Brief = Which lines of the records below contain the word "none"? Report each of them in full.
[Dataset records — start]
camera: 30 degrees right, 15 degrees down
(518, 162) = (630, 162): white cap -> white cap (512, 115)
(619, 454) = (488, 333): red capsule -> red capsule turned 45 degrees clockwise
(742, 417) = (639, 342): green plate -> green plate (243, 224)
[Dataset records — finish]
[Dataset records — start]
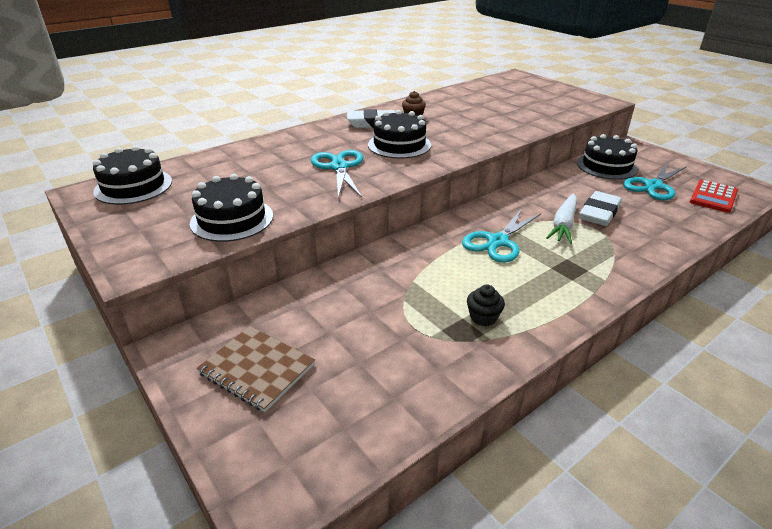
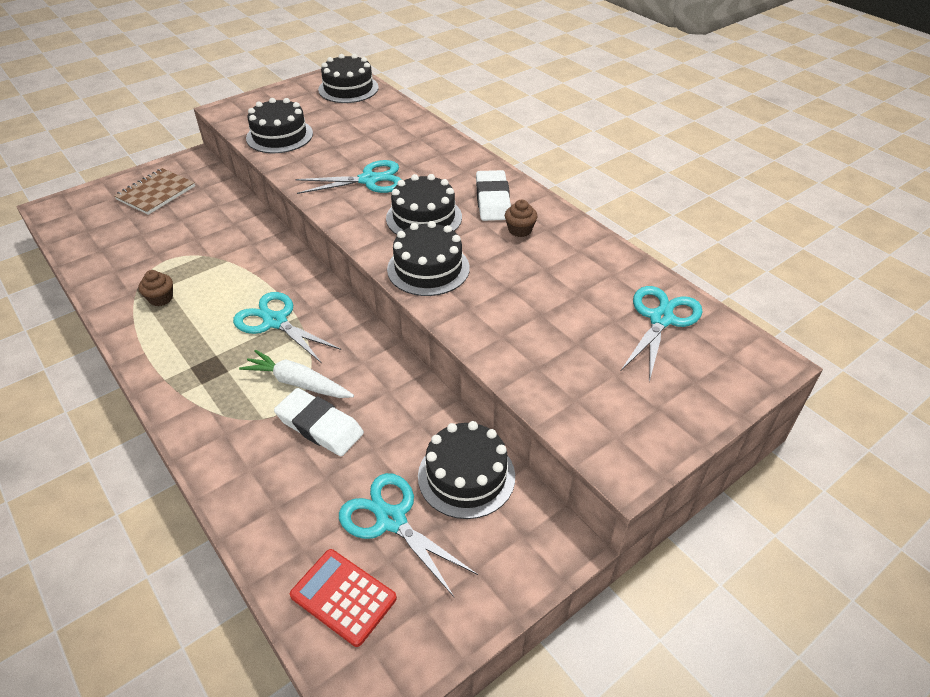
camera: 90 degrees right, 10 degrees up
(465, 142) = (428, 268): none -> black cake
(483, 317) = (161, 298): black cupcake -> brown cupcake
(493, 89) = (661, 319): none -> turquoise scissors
[Dataset records — finish]
Written answer =
(465, 142) = (428, 268): none -> black cake
(493, 89) = (661, 319): none -> turquoise scissors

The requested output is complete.